= Stored data =

====

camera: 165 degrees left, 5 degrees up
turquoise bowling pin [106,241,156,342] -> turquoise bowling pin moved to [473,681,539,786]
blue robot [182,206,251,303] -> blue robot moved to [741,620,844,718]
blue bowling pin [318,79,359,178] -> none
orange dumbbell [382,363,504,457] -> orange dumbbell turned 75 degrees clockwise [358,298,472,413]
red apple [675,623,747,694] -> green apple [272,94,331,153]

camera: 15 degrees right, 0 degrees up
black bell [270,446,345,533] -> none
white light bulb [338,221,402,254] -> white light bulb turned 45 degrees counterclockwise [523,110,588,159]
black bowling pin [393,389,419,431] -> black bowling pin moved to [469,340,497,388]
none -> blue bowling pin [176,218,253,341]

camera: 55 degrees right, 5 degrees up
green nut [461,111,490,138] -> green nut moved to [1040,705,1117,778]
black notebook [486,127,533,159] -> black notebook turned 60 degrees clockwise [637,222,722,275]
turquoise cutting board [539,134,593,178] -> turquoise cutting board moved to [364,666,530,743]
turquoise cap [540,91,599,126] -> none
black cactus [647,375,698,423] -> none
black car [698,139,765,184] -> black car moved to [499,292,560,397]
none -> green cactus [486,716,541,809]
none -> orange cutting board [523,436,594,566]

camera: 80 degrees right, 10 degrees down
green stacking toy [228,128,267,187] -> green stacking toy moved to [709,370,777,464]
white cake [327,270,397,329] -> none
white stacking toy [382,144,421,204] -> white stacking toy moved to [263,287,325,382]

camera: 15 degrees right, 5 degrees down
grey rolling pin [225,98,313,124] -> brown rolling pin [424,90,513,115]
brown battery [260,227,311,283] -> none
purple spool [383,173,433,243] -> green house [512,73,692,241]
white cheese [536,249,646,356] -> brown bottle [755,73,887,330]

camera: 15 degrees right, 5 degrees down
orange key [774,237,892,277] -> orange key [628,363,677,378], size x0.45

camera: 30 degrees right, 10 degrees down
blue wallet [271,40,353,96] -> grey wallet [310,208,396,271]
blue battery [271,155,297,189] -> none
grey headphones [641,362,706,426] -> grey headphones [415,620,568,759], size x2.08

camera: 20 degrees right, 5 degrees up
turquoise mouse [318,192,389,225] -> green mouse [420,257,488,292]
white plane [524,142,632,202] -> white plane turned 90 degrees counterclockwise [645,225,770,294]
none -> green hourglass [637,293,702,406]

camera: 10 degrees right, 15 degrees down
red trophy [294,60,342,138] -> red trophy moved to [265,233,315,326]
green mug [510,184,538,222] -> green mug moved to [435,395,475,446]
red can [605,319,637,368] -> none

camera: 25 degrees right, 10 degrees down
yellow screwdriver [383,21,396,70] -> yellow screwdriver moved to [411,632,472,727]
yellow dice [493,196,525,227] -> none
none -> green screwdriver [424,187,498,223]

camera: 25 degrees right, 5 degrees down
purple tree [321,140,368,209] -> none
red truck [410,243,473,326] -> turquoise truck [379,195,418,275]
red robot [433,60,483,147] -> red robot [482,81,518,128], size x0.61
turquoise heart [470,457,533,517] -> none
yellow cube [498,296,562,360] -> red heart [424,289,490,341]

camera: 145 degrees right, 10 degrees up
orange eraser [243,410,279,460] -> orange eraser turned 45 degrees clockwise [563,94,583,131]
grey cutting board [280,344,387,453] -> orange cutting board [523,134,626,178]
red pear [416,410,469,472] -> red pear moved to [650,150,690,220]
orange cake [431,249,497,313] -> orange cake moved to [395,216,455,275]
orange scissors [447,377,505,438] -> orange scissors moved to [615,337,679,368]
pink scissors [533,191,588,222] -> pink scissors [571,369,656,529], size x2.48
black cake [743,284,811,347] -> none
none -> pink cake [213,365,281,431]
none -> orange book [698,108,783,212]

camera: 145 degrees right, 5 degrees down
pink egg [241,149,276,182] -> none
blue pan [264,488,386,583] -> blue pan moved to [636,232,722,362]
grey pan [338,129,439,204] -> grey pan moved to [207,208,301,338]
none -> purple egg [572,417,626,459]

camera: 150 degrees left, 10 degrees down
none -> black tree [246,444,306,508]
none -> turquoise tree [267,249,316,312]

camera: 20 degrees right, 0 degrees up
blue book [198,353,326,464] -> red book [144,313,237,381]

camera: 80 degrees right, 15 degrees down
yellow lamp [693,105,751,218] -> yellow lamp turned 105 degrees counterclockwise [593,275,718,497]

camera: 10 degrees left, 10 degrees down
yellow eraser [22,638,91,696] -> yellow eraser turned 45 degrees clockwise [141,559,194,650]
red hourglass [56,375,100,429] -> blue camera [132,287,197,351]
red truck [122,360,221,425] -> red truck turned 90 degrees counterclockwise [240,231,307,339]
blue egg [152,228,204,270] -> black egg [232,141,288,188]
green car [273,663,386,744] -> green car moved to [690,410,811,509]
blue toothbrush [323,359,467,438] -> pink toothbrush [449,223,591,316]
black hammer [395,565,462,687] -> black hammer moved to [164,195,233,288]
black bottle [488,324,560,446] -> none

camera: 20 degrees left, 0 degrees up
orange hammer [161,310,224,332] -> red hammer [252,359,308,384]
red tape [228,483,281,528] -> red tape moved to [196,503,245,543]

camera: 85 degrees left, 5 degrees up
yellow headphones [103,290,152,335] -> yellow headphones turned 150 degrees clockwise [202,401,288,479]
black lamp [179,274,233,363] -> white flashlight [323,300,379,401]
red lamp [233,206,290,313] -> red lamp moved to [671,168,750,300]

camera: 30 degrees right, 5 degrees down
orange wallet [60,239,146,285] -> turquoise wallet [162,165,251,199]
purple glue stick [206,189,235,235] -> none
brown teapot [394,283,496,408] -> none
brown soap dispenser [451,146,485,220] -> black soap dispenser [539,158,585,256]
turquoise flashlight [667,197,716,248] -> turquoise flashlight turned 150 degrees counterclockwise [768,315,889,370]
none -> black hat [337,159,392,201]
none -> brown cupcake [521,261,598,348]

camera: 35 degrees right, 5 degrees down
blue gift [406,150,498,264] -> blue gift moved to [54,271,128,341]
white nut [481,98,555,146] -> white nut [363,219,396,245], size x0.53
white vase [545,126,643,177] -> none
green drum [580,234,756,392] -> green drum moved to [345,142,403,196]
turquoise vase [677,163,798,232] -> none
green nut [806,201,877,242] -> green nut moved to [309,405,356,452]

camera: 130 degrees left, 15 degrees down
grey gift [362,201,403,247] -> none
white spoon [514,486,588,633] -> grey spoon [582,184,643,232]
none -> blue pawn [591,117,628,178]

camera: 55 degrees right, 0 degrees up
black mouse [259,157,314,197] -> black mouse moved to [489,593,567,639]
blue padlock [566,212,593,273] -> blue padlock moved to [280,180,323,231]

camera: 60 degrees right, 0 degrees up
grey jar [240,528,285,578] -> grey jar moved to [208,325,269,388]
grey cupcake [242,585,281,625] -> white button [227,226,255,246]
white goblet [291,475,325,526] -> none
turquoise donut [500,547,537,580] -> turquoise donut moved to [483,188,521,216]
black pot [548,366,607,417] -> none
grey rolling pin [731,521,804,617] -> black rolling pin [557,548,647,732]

====

= About this task =
Your task is to restate, word for word, only those lines above that fall between the line holding "white cake [327,270,397,329] -> none" and the line holding "yellow dice [493,196,525,227] -> none", inclusive.

= Exercise response =
white cake [327,270,397,329] -> none
white stacking toy [382,144,421,204] -> white stacking toy moved to [263,287,325,382]

camera: 15 degrees right, 5 degrees down
grey rolling pin [225,98,313,124] -> brown rolling pin [424,90,513,115]
brown battery [260,227,311,283] -> none
purple spool [383,173,433,243] -> green house [512,73,692,241]
white cheese [536,249,646,356] -> brown bottle [755,73,887,330]

camera: 15 degrees right, 5 degrees down
orange key [774,237,892,277] -> orange key [628,363,677,378], size x0.45

camera: 30 degrees right, 10 degrees down
blue wallet [271,40,353,96] -> grey wallet [310,208,396,271]
blue battery [271,155,297,189] -> none
grey headphones [641,362,706,426] -> grey headphones [415,620,568,759], size x2.08

camera: 20 degrees right, 5 degrees up
turquoise mouse [318,192,389,225] -> green mouse [420,257,488,292]
white plane [524,142,632,202] -> white plane turned 90 degrees counterclockwise [645,225,770,294]
none -> green hourglass [637,293,702,406]

camera: 10 degrees right, 15 degrees down
red trophy [294,60,342,138] -> red trophy moved to [265,233,315,326]
green mug [510,184,538,222] -> green mug moved to [435,395,475,446]
red can [605,319,637,368] -> none

camera: 25 degrees right, 10 degrees down
yellow screwdriver [383,21,396,70] -> yellow screwdriver moved to [411,632,472,727]
yellow dice [493,196,525,227] -> none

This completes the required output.